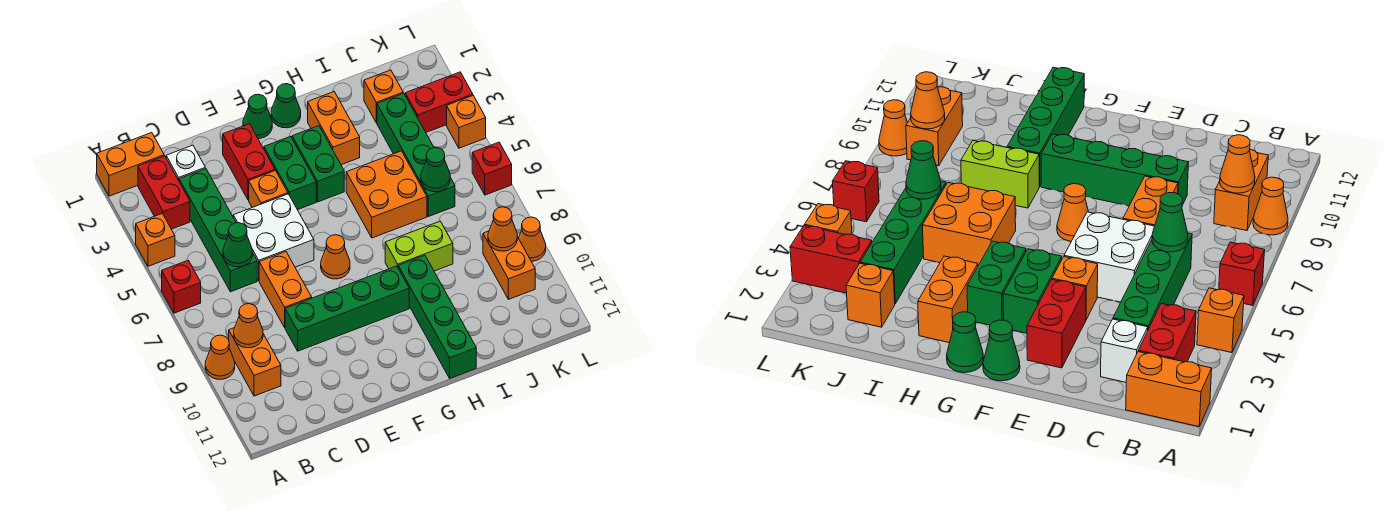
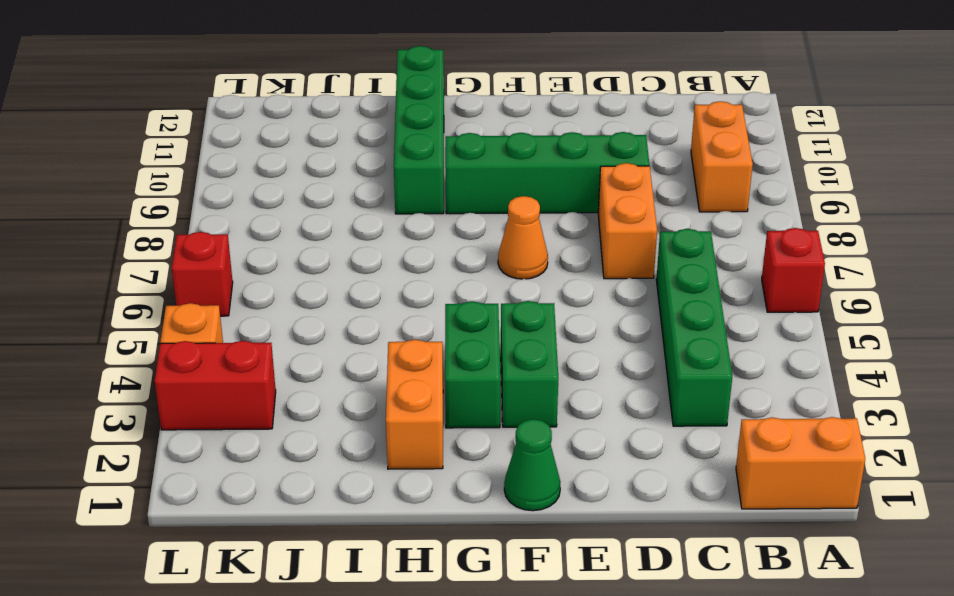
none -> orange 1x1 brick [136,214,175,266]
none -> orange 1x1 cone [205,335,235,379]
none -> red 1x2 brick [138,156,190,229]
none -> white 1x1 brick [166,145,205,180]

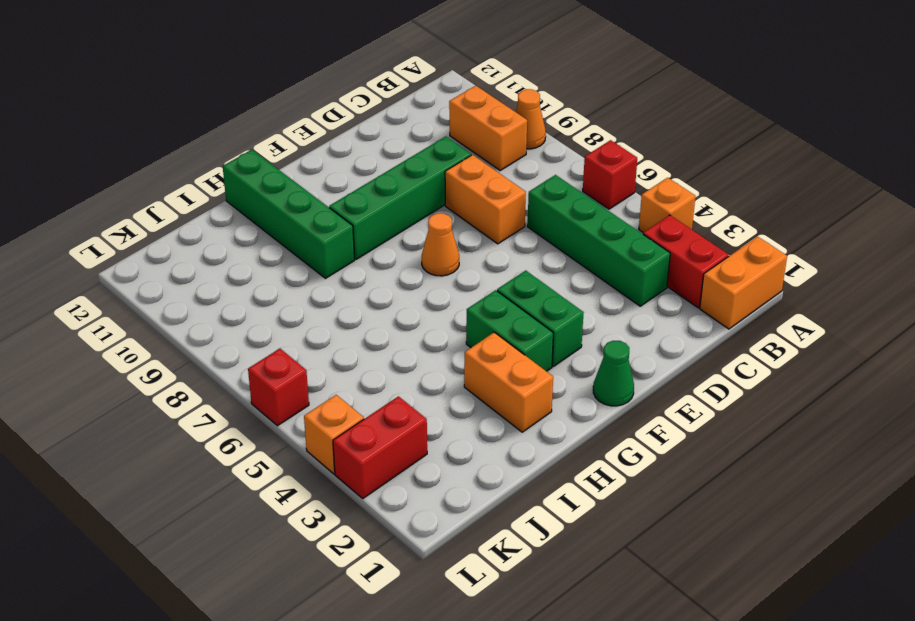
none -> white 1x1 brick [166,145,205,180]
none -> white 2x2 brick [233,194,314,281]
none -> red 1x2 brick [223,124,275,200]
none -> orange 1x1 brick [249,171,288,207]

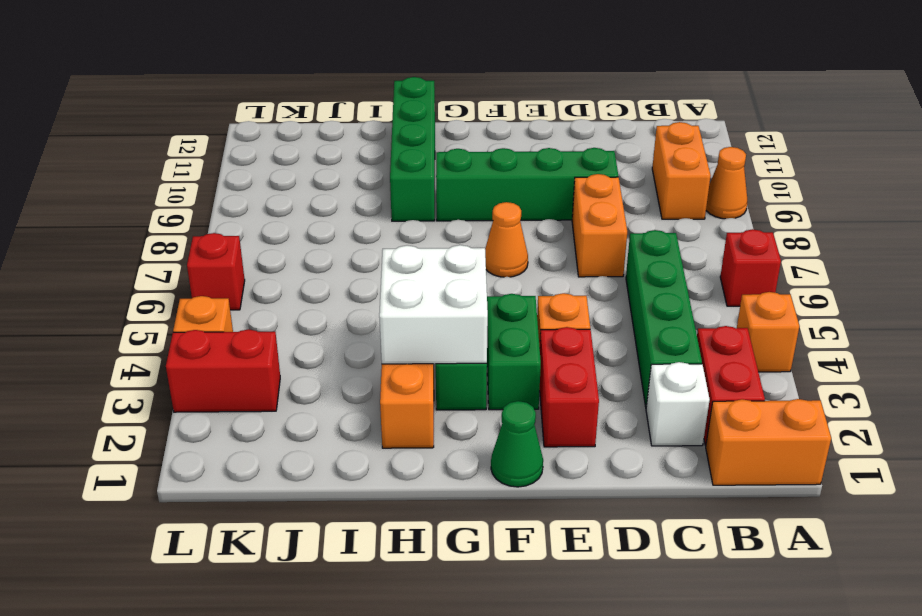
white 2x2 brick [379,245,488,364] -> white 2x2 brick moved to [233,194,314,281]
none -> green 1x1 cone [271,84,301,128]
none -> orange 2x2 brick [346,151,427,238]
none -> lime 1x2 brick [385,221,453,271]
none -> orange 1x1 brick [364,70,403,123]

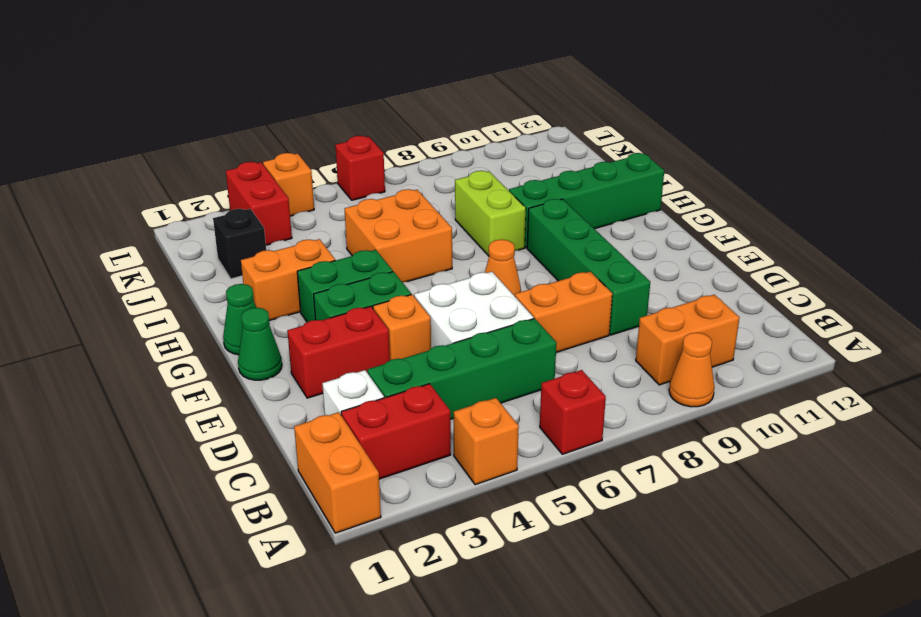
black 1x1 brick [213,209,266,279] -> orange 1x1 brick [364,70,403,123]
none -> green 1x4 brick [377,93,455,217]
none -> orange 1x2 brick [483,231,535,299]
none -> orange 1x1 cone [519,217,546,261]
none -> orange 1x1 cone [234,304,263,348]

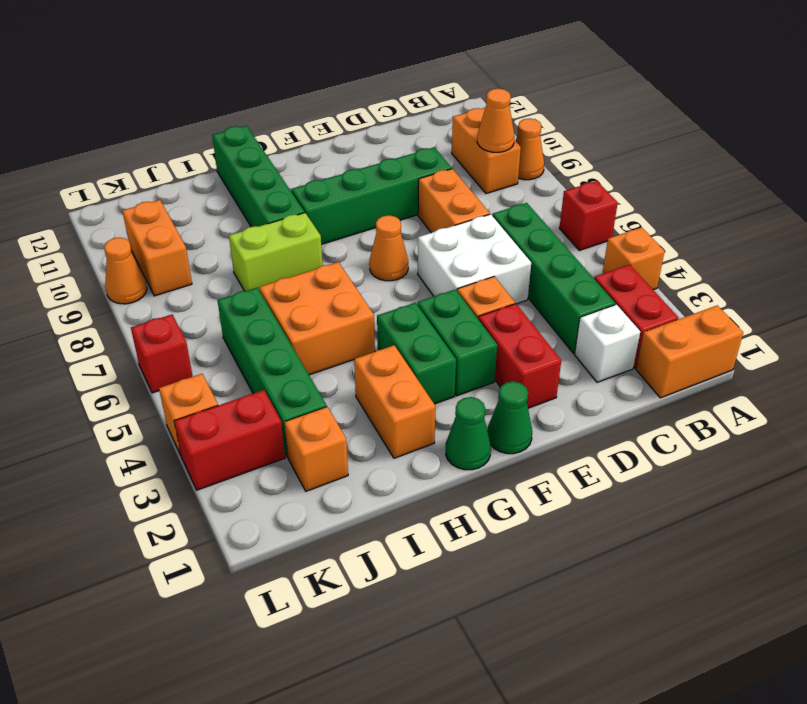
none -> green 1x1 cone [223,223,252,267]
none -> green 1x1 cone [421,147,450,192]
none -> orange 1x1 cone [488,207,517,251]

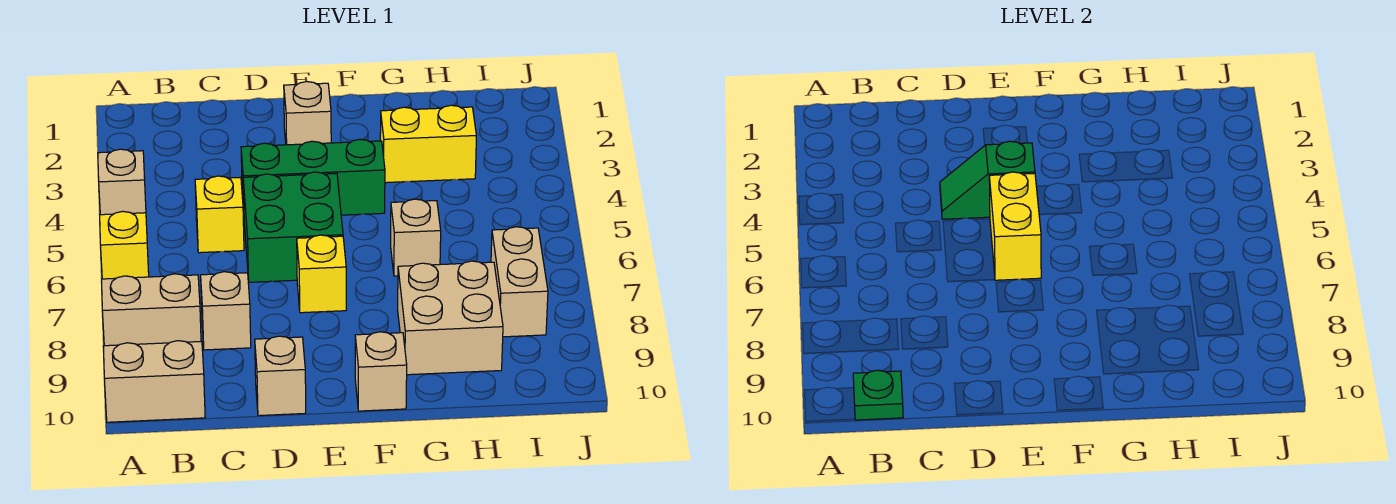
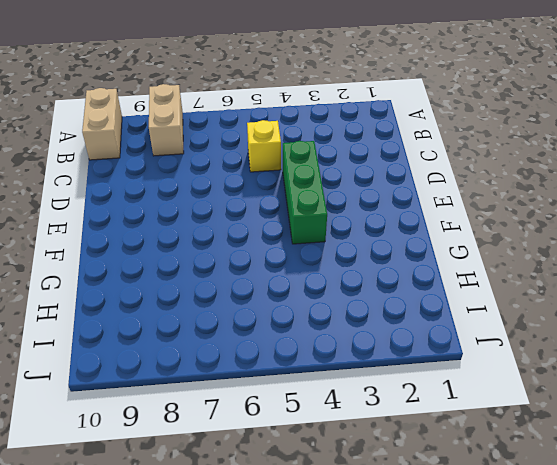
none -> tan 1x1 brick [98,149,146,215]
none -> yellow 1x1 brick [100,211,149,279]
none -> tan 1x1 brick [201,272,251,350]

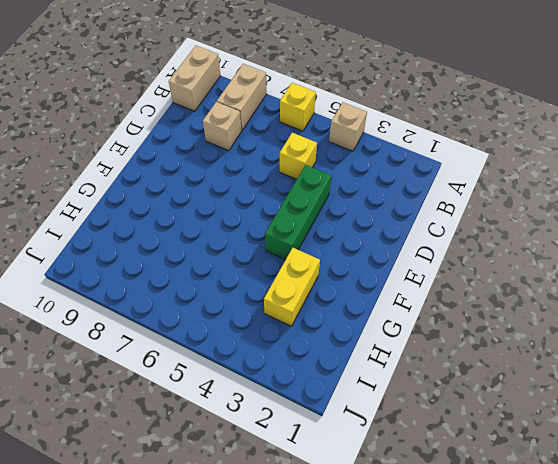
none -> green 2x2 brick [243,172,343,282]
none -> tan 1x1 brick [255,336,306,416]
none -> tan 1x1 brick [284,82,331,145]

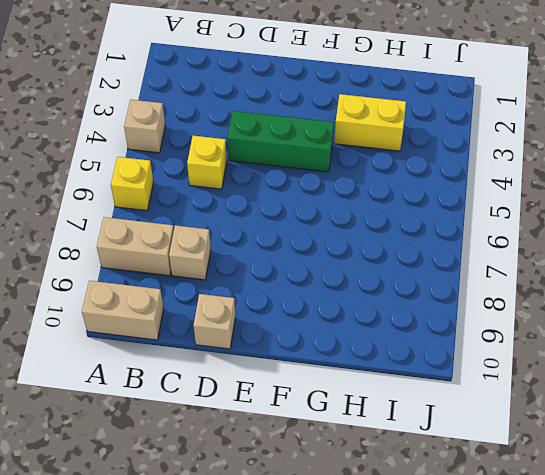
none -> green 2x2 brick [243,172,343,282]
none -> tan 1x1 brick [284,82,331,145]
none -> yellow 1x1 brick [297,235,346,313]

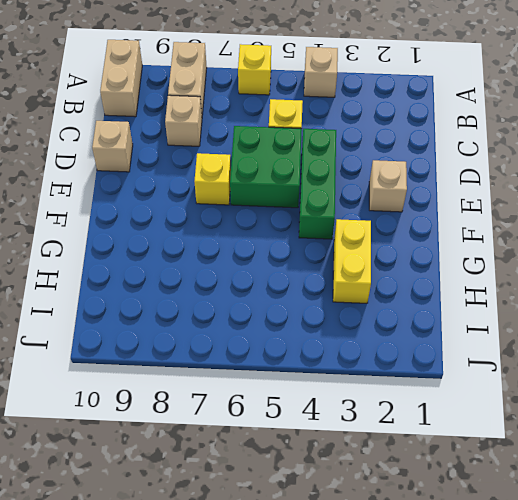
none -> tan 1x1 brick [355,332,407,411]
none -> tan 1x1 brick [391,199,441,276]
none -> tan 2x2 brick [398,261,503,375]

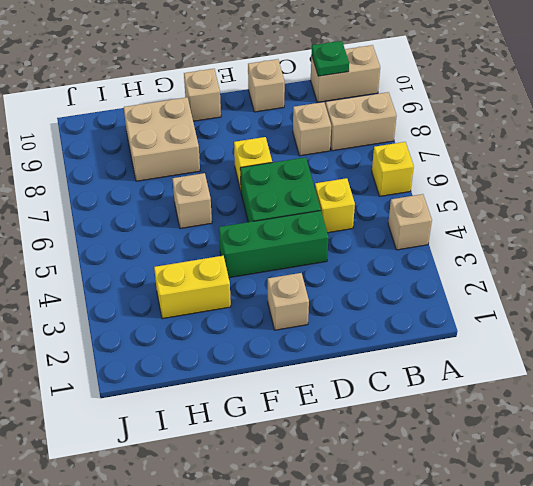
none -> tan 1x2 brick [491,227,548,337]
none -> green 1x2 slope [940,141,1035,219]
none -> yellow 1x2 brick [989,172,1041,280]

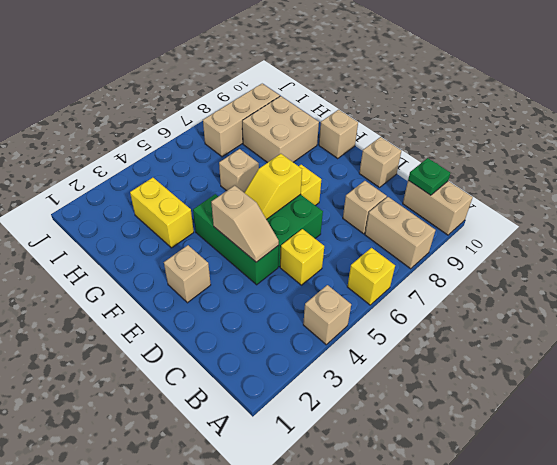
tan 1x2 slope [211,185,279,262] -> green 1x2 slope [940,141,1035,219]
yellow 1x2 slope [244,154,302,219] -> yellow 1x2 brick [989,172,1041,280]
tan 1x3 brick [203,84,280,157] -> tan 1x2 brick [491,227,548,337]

-*-*-

■ **WHAT IS REQUIRED**
Repeat, without pictures, exactly the lines of the data above from the one containing "none -> red 1x2 brick [138,156,190,229]" through the one containing "none -> tan 1x1 brick [391,199,441,276]", including both and adding nothing.

■ **OUTPUT OF THE EXERCISE**
none -> red 1x2 brick [138,156,190,229]
none -> white 1x1 brick [166,145,205,180]

none -> white 1x1 brick [166,145,205,180]
none -> white 2x2 brick [233,194,314,281]
none -> red 1x2 brick [223,124,275,200]
none -> orange 1x1 brick [249,171,288,207]

white 2x2 brick [379,245,488,364] -> white 2x2 brick moved to [233,194,314,281]
none -> green 1x1 cone [271,84,301,128]
none -> orange 2x2 brick [346,151,427,238]
none -> lime 1x2 brick [385,221,453,271]
none -> orange 1x1 brick [364,70,403,123]

black 1x1 brick [213,209,266,279] -> orange 1x1 brick [364,70,403,123]
none -> green 1x4 brick [377,93,455,217]
none -> orange 1x2 brick [483,231,535,299]
none -> orange 1x1 cone [519,217,546,261]
none -> orange 1x1 cone [234,304,263,348]

none -> green 1x1 cone [223,223,252,267]
none -> green 1x1 cone [421,147,450,192]
none -> orange 1x1 cone [488,207,517,251]

none -> tan 1x1 brick [98,149,146,215]
none -> yellow 1x1 brick [100,211,149,279]
none -> tan 1x1 brick [201,272,251,350]

none -> green 2x2 brick [243,172,343,282]
none -> tan 1x1 brick [255,336,306,416]
none -> tan 1x1 brick [284,82,331,145]

none -> green 2x2 brick [243,172,343,282]
none -> tan 1x1 brick [284,82,331,145]
none -> yellow 1x1 brick [297,235,346,313]

none -> tan 1x1 brick [355,332,407,411]
none -> tan 1x1 brick [391,199,441,276]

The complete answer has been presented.